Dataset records
════════════════

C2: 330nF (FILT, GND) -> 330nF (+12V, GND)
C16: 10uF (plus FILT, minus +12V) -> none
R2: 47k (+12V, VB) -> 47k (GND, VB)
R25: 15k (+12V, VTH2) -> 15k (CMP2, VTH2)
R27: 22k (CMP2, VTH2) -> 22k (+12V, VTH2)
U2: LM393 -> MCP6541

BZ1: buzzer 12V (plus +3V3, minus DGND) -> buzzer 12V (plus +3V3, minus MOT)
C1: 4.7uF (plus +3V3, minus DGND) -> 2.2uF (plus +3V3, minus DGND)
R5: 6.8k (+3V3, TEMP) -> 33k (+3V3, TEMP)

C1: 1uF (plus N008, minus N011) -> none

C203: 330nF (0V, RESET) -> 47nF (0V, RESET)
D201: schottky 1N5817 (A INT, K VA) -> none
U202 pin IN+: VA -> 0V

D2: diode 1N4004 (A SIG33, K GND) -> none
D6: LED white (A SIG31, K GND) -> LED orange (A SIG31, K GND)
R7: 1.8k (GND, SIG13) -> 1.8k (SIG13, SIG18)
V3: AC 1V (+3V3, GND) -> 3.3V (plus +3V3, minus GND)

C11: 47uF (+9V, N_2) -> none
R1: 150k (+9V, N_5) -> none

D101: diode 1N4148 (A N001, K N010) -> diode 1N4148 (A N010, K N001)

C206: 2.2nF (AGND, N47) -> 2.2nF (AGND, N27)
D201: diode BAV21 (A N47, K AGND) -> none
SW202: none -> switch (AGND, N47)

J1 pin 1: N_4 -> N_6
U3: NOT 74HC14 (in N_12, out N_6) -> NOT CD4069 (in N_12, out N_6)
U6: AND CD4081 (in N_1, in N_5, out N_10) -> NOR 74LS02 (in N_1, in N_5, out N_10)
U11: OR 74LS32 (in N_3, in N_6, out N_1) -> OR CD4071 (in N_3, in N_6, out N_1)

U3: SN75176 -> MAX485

════════════════

#### Exercise description:
Return, please, the lines of the data from the first through the line containing "BZ1: buzzer 12V", both kept, exactly as they stand and nothing more.

#### Output below:
C2: 330nF (FILT, GND) -> 330nF (+12V, GND)
C16: 10uF (plus FILT, minus +12V) -> none
R2: 47k (+12V, VB) -> 47k (GND, VB)
R25: 15k (+12V, VTH2) -> 15k (CMP2, VTH2)
R27: 22k (CMP2, VTH2) -> 22k (+12V, VTH2)
U2: LM393 -> MCP6541

BZ1: buzzer 12V (plus +3V3, minus DGND) -> buzzer 12V (plus +3V3, minus MOT)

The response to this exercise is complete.